*** Opening of Excerpted records ***

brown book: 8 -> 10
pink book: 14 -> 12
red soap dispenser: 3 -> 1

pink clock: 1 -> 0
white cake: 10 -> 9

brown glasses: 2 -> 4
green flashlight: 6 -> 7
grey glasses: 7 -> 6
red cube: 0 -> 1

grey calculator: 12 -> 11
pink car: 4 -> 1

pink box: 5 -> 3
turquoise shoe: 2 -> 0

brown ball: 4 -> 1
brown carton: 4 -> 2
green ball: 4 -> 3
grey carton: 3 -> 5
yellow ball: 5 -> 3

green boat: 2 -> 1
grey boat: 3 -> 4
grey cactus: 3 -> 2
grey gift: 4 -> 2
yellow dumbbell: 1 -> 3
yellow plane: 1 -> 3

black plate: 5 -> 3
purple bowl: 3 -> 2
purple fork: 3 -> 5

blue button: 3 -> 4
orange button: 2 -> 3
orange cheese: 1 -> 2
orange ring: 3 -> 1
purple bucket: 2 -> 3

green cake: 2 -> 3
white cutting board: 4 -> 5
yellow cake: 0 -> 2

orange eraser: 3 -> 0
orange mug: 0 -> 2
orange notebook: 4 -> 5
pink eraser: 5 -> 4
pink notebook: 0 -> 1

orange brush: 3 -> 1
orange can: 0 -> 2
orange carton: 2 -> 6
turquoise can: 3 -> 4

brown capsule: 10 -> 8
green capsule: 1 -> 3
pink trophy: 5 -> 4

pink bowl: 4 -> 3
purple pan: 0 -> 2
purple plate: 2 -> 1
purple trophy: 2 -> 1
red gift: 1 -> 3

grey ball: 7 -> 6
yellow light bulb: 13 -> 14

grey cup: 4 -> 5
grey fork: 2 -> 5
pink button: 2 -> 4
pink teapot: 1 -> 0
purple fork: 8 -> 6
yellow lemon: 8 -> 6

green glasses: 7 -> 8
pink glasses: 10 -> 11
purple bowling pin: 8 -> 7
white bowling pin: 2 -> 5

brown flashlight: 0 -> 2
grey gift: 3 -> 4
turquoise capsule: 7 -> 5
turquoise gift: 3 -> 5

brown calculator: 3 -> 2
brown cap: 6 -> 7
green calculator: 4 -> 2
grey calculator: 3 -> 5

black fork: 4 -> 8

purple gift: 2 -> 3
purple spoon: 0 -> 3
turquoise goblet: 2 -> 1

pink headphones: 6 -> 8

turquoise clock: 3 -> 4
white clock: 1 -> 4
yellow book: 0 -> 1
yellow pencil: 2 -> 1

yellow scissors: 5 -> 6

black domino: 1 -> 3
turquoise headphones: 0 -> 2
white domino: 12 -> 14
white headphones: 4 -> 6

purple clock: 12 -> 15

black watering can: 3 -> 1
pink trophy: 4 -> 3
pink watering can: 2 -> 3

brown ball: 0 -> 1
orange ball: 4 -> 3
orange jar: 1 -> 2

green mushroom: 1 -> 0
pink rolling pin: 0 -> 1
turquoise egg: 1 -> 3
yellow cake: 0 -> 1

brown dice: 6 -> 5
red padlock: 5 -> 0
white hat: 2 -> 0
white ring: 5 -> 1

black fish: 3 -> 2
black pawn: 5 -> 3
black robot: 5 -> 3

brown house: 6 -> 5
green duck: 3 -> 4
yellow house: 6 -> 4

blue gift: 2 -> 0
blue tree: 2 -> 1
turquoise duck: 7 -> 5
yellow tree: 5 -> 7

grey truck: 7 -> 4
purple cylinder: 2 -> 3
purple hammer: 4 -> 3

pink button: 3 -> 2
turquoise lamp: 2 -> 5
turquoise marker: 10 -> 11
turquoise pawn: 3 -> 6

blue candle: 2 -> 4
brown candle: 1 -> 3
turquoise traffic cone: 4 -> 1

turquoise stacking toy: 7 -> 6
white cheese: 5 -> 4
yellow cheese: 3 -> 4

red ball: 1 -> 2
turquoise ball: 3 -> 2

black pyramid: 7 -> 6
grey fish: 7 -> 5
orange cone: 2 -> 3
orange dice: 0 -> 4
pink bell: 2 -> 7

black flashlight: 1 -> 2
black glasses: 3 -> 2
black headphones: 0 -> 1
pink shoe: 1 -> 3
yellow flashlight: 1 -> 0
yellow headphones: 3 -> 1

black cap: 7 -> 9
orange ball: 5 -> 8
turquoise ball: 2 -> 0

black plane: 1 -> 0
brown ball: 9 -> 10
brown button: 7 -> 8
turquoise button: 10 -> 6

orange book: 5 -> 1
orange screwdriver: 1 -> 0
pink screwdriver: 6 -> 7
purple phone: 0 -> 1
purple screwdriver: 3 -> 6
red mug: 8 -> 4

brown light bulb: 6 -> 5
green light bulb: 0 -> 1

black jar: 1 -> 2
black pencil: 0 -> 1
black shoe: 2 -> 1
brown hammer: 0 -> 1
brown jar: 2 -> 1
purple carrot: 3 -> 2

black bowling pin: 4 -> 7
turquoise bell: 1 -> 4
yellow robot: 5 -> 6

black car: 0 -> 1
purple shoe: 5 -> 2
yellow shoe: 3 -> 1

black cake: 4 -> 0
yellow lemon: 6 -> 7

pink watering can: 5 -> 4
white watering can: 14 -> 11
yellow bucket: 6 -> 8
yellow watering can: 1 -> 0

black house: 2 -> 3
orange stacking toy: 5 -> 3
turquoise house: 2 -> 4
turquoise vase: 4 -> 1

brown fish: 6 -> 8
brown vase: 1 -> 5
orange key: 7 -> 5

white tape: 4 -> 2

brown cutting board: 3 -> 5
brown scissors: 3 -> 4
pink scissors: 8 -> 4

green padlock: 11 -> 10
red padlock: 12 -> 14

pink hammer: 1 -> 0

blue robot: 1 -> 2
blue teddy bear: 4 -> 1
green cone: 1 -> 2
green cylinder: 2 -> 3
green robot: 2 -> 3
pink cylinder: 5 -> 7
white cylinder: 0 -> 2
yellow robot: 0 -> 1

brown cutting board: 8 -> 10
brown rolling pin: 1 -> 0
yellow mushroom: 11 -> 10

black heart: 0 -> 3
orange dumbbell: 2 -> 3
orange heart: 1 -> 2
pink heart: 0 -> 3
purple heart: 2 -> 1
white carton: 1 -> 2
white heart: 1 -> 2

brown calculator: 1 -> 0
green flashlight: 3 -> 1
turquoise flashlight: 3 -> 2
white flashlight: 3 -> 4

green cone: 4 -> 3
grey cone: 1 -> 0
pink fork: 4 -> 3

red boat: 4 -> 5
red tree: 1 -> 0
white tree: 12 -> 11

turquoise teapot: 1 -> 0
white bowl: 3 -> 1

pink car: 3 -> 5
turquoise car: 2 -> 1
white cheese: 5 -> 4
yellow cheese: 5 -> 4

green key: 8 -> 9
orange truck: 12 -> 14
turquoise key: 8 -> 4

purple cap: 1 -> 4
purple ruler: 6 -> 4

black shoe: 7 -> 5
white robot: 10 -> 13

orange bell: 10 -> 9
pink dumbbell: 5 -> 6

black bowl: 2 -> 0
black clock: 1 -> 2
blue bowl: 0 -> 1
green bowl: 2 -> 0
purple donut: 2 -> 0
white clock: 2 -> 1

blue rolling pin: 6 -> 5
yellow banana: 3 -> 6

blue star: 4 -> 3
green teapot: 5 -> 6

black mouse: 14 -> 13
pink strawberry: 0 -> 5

*** Close of Excerpted records ***

• [Exercise aim]: Pull out all lines of the data with the string "ball".

• [Solution to this problem]:
brown ball: 4 -> 1
green ball: 4 -> 3
yellow ball: 5 -> 3
grey ball: 7 -> 6
brown ball: 0 -> 1
orange ball: 4 -> 3
red ball: 1 -> 2
turquoise ball: 3 -> 2
orange ball: 5 -> 8
turquoise ball: 2 -> 0
brown ball: 9 -> 10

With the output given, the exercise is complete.